— WHAT TO PRODUCE —
Rewrite the entries from the line with "behind (212, 1062)" through the line with "fence (1031, 277)", swapping "archive" for "ledger" and keeping everything else the same.

········

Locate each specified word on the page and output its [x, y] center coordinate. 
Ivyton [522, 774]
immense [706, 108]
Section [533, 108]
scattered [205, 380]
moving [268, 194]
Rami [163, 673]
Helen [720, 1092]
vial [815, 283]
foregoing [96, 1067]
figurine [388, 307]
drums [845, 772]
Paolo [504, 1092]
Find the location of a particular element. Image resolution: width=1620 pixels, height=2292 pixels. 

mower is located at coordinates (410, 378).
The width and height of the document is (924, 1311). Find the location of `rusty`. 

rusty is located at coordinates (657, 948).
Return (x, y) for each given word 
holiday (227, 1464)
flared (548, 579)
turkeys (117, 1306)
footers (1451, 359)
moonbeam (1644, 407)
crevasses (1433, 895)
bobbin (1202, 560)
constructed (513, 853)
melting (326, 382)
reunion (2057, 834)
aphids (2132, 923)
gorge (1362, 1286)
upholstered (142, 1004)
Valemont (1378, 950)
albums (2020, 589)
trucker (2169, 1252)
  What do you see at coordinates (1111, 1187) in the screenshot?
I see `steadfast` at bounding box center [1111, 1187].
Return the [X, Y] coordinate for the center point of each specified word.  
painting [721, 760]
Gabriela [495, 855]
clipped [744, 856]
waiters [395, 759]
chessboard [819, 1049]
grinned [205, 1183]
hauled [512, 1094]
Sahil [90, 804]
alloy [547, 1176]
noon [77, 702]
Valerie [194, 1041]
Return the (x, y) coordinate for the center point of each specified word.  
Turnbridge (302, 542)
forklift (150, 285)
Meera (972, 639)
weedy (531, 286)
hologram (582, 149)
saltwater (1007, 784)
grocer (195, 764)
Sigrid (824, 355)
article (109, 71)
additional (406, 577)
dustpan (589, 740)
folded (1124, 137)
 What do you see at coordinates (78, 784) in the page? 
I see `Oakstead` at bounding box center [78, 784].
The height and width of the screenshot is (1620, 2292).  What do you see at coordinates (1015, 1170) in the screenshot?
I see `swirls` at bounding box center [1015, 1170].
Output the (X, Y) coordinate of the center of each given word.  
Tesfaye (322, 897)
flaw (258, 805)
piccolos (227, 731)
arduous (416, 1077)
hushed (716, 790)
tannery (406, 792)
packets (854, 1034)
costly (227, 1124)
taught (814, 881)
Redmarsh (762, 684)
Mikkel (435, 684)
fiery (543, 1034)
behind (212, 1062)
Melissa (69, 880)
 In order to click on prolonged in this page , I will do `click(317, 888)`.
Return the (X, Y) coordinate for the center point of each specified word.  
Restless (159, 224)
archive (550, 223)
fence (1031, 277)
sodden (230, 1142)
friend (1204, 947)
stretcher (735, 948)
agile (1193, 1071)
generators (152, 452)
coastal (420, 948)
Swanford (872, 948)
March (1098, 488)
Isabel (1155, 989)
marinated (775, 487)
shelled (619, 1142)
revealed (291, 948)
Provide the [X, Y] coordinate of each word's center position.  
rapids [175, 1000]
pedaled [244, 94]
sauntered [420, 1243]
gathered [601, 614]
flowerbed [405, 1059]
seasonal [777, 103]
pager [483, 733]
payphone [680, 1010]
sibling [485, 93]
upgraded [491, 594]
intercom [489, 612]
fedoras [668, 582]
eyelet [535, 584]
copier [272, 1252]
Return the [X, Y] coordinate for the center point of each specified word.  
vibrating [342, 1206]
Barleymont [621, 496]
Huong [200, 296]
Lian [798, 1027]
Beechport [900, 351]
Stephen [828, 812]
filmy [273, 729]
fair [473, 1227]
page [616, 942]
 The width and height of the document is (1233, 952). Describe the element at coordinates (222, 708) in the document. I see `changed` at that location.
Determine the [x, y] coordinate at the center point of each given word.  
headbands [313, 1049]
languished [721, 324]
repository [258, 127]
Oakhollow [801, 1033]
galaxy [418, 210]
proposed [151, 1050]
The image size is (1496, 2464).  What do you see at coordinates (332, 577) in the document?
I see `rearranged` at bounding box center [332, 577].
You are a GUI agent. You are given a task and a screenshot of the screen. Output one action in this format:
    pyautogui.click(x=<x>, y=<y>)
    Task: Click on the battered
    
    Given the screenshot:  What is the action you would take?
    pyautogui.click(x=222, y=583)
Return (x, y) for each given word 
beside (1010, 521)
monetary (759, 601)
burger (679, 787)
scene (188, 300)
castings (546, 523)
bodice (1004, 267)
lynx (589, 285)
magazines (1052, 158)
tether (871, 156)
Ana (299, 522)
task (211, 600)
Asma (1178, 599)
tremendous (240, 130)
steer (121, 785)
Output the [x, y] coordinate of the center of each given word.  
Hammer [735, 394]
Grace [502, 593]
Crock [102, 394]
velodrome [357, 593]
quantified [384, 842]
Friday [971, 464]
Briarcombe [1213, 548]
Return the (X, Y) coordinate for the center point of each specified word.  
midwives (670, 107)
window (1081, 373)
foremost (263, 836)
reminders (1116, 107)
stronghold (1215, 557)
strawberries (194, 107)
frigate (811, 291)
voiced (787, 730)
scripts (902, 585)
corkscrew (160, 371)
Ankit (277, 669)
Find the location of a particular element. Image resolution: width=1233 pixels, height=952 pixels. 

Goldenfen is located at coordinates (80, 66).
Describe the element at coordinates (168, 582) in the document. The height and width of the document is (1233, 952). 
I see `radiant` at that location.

········

— RESPONSE —
behind (212, 1062)
Melissa (69, 880)
 In order to click on prolonged in this page , I will do `click(317, 888)`.
Return the (X, Y) coordinate for the center point of each specified word.  
Restless (159, 224)
ledger (550, 223)
fence (1031, 277)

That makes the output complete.